## DIRECTIONS FOR THIS TASK
Which lines run from the one containing "MATRIX pin CLK: D19 -> D18" to the end of the material below? Retype exactly those, both ends included, and nothing else.

Segment Open

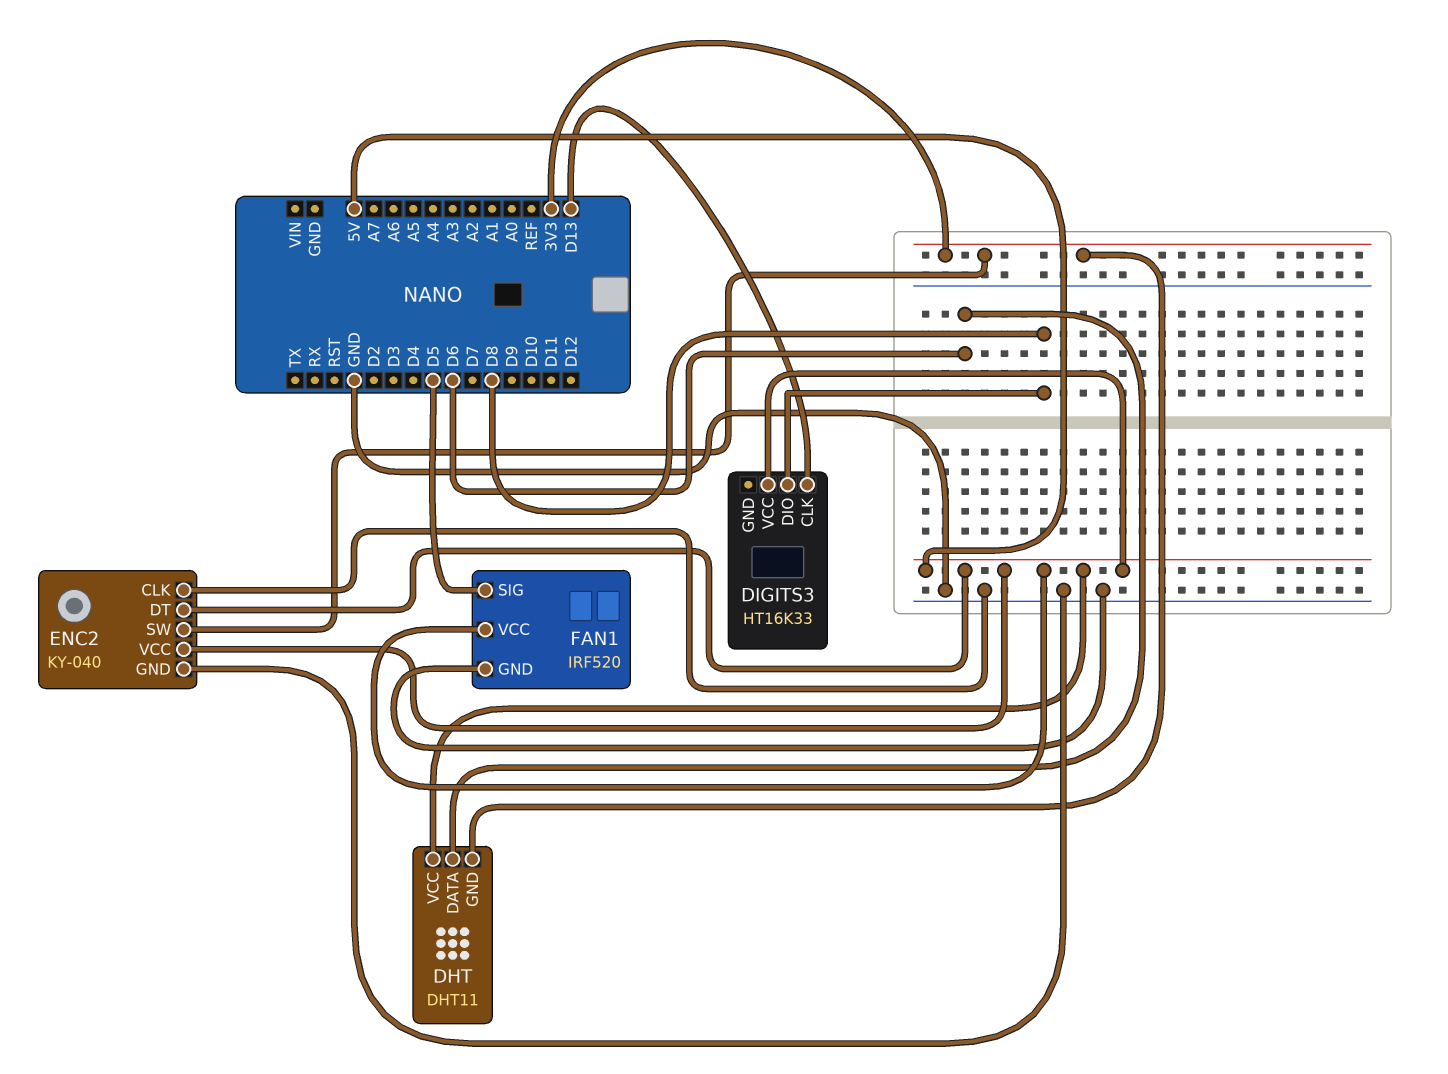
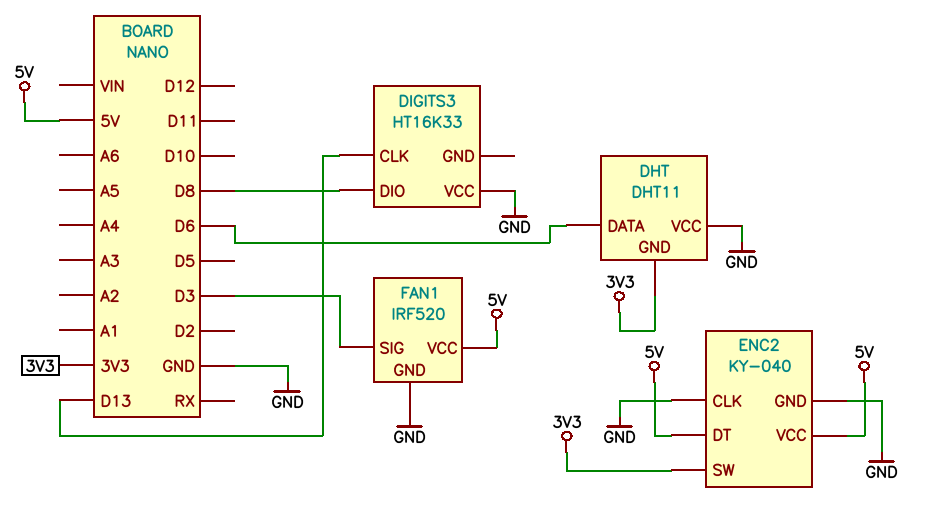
DHT pin VCC: 5V -> GND
DIGITS3 pin VCC: 5V -> GND
FAN1 pin SIG: D5 -> D3

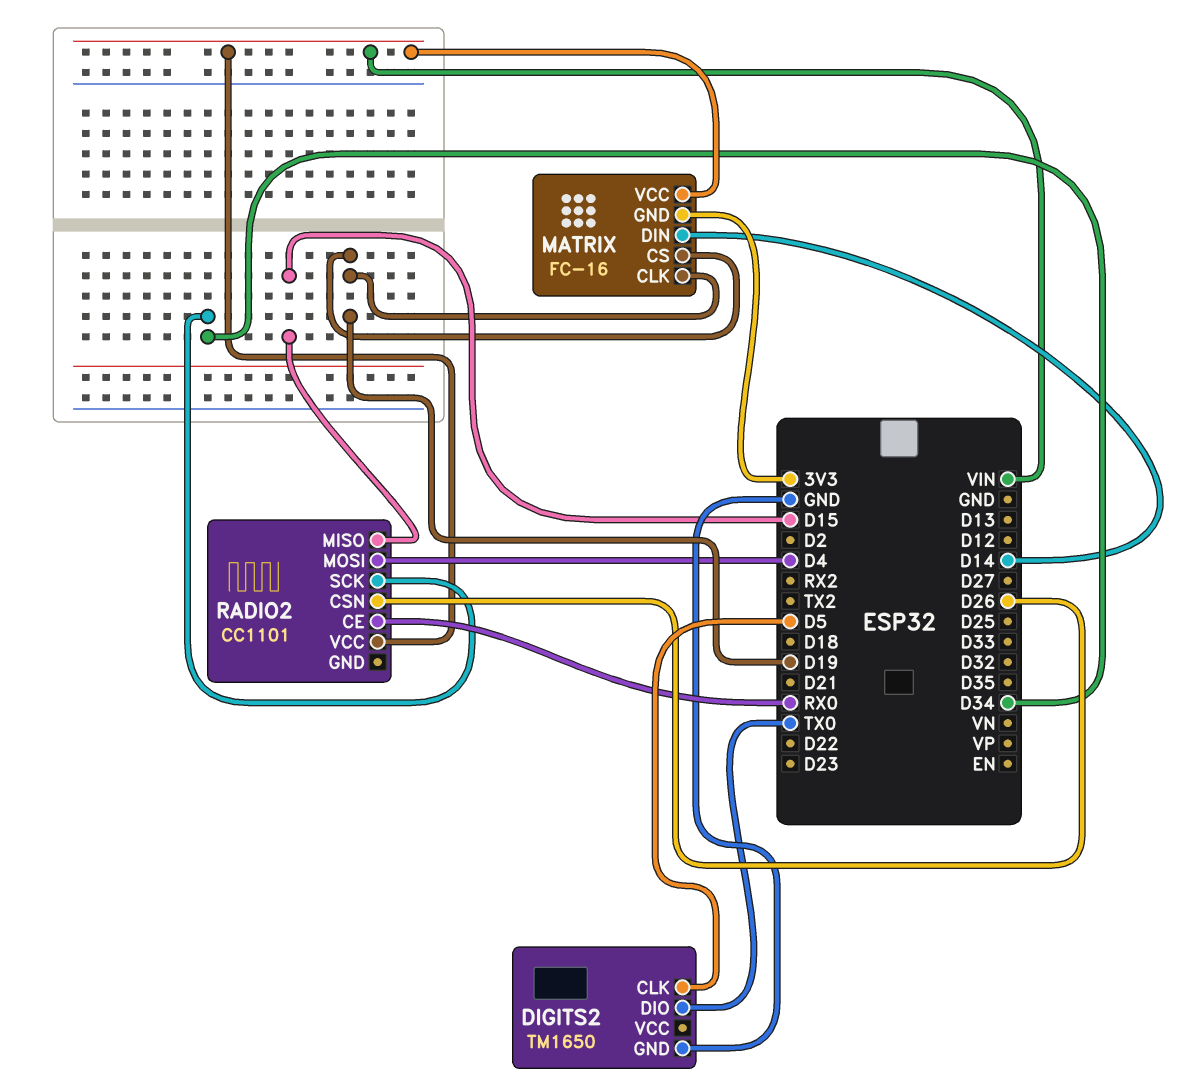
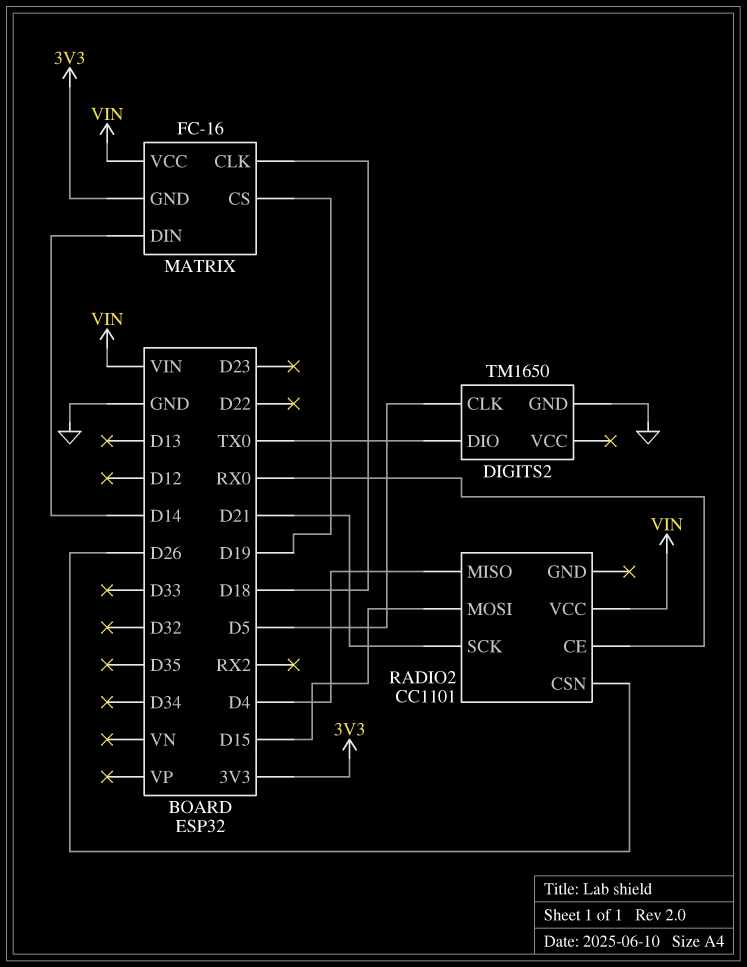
MATRIX pin CLK: D19 -> D18
RADIO2 pin MISO: D15 -> D4
RADIO2 pin MOSI: D4 -> D15
RADIO2 pin SCK: D34 -> D21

Segment Closed

## COMPLETED EXERCISE
MATRIX pin CLK: D19 -> D18
RADIO2 pin MISO: D15 -> D4
RADIO2 pin MOSI: D4 -> D15
RADIO2 pin SCK: D34 -> D21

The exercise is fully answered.